Data under study:
=== Section Start ===

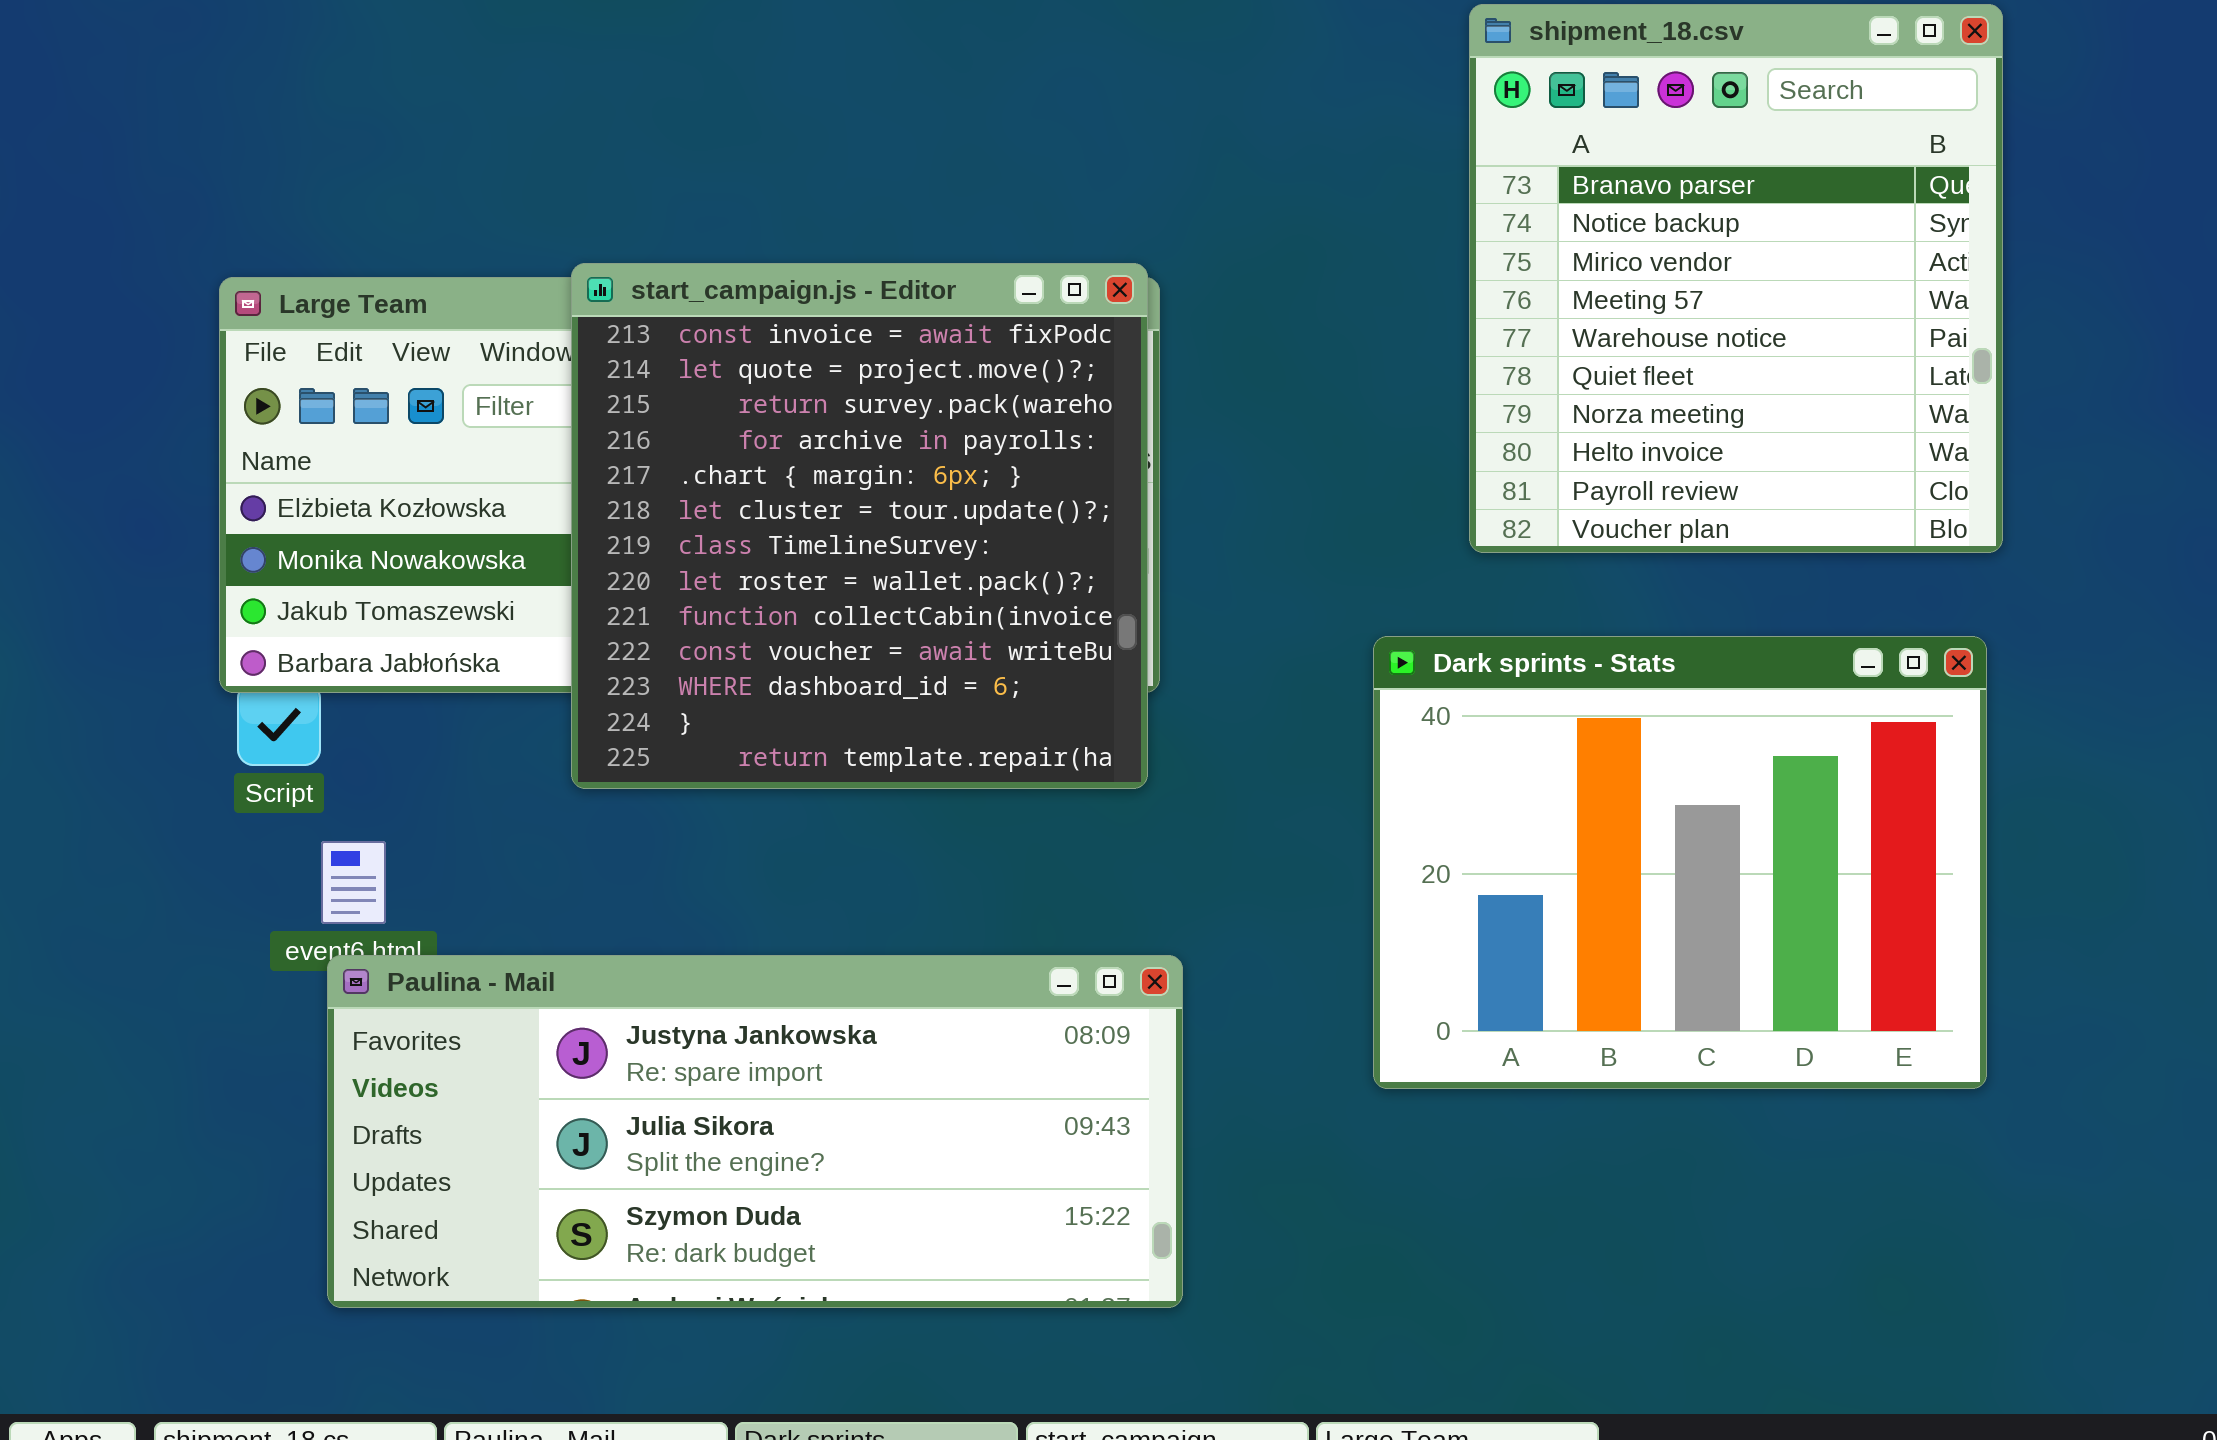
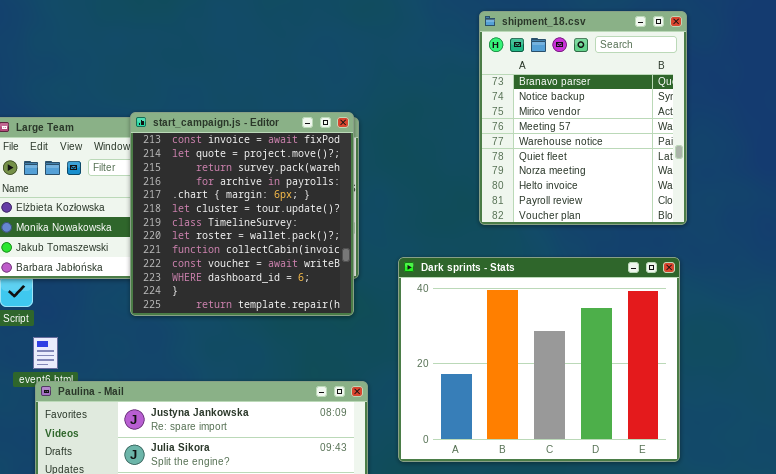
Dark sprints - Stats: [1373,636,1987,1089] -> [398,257,680,462], resized

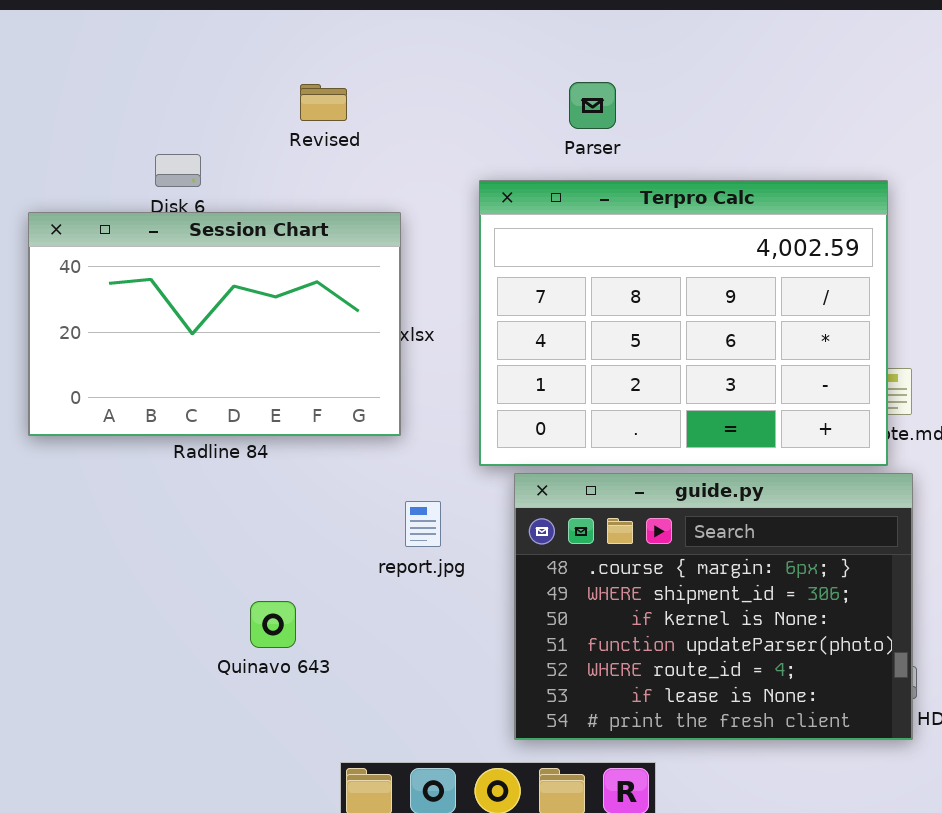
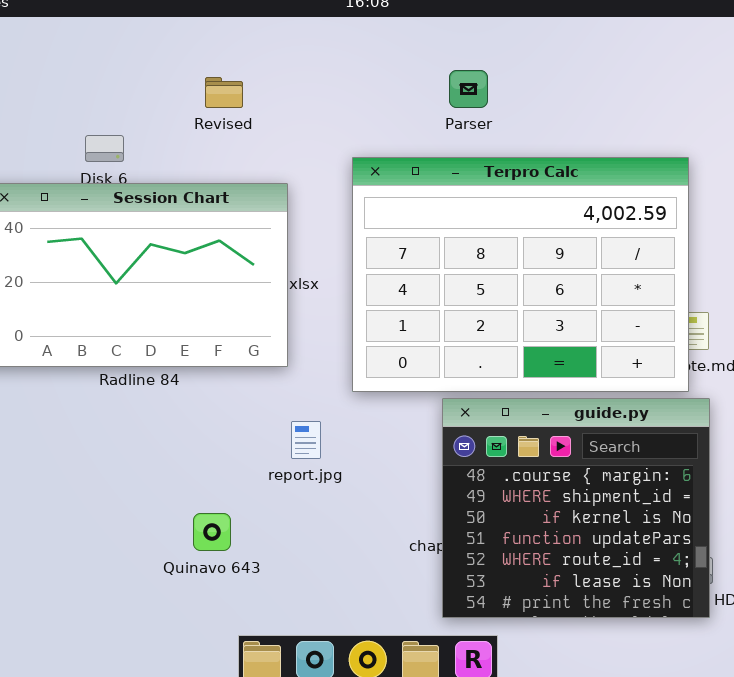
Parser: [569,82,616,129] -> [449,70,488,108], moved
guide.py: [514,473,913,740] -> [442,398,710,618], resized
Quinavo 643: [250,601,296,648] -> [193,513,231,551], moved

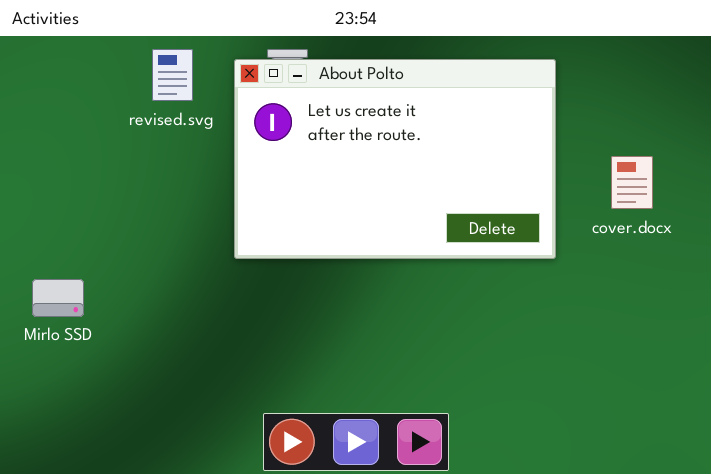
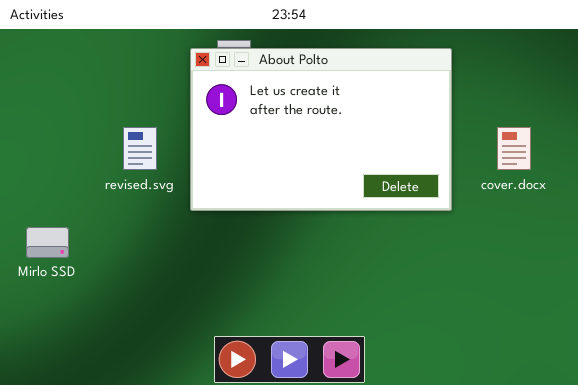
revised.svg: [152,49,193,101] -> [123,127,157,170], moved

=== Section End ===

Your objective: The lines you need are those containing "moved"; find them in the records and copy them.

Response area:
Parser: [569,82,616,129] -> [449,70,488,108], moved
Quinavo 643: [250,601,296,648] -> [193,513,231,551], moved
revised.svg: [152,49,193,101] -> [123,127,157,170], moved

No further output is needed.